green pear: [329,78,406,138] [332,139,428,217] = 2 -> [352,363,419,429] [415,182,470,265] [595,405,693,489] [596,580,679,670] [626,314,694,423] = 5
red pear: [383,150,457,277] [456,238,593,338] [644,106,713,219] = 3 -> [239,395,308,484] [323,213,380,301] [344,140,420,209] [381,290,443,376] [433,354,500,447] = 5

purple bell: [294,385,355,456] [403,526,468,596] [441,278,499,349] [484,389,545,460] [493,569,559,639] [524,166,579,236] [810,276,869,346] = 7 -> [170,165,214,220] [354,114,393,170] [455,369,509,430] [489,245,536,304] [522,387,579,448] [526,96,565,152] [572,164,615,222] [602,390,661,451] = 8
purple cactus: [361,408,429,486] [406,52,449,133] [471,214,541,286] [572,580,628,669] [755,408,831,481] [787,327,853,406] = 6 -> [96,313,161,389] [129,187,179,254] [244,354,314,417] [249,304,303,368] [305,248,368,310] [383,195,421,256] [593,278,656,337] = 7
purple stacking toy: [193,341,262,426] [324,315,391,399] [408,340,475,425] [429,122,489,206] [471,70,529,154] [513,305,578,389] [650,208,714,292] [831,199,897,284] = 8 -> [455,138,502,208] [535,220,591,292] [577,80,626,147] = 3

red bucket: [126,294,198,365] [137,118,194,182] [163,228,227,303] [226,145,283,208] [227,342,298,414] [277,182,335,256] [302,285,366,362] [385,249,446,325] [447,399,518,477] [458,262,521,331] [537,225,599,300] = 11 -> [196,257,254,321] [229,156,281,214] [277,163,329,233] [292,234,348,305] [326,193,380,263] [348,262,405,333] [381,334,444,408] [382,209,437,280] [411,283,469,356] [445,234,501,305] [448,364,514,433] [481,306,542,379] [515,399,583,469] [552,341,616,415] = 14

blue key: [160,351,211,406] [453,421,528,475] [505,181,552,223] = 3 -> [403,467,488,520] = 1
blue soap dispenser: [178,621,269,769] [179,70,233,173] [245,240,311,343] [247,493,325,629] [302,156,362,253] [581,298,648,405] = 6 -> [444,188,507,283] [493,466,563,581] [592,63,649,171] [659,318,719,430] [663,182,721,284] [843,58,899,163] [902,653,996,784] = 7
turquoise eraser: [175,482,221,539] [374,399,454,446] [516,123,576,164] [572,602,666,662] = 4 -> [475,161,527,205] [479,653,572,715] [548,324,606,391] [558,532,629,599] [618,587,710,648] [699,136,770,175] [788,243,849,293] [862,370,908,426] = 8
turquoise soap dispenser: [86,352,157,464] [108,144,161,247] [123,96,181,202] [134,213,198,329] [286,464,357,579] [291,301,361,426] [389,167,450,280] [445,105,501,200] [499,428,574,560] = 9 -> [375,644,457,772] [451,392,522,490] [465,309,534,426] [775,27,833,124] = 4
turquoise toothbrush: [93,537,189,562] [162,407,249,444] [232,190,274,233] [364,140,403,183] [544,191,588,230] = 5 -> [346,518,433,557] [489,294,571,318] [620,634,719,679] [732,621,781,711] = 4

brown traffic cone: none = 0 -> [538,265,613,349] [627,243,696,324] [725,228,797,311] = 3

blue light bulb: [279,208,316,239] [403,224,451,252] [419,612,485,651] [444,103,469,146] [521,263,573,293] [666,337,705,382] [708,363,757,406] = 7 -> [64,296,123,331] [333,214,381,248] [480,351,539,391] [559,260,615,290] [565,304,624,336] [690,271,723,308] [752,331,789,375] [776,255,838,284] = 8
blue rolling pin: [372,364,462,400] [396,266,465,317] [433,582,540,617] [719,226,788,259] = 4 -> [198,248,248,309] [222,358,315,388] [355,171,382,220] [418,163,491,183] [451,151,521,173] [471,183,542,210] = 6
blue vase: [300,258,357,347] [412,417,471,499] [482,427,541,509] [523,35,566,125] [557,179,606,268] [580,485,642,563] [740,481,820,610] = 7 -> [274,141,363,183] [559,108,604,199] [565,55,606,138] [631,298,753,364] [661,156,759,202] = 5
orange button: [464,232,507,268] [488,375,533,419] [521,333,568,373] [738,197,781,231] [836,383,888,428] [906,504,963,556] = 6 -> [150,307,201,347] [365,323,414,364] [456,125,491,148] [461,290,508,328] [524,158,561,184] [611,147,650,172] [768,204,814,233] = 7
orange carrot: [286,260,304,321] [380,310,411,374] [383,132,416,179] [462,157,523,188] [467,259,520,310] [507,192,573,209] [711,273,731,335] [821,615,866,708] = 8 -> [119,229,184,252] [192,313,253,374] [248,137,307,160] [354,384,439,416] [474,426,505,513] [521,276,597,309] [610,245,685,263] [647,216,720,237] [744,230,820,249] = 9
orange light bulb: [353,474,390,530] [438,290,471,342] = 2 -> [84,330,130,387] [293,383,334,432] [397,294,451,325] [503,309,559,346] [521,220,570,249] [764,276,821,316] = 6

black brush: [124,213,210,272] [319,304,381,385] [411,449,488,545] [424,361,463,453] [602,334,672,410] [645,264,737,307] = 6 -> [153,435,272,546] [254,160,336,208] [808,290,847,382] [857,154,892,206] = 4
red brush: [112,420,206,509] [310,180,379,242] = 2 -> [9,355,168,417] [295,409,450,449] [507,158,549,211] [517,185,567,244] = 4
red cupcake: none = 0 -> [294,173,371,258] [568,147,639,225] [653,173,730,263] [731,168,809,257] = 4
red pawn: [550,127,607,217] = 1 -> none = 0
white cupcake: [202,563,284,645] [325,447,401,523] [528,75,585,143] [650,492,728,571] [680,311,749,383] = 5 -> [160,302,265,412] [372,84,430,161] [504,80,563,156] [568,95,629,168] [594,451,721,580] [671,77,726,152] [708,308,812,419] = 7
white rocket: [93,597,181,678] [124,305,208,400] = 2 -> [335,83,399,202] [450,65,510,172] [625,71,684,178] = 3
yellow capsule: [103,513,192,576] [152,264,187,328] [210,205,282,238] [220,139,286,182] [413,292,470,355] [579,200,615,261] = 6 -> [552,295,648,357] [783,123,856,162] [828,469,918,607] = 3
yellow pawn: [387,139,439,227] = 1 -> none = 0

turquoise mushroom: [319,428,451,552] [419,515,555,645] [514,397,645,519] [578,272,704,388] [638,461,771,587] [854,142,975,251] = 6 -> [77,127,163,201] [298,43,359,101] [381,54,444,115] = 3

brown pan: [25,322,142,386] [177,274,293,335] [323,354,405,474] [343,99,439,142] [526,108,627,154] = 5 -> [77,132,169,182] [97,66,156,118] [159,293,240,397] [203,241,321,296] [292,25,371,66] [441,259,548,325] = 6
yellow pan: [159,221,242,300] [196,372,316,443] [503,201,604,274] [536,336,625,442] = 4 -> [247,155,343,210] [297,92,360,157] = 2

> **What to work on**
Count every line in the listing above that holds "bulb", then report only the count.

> **Written response**
2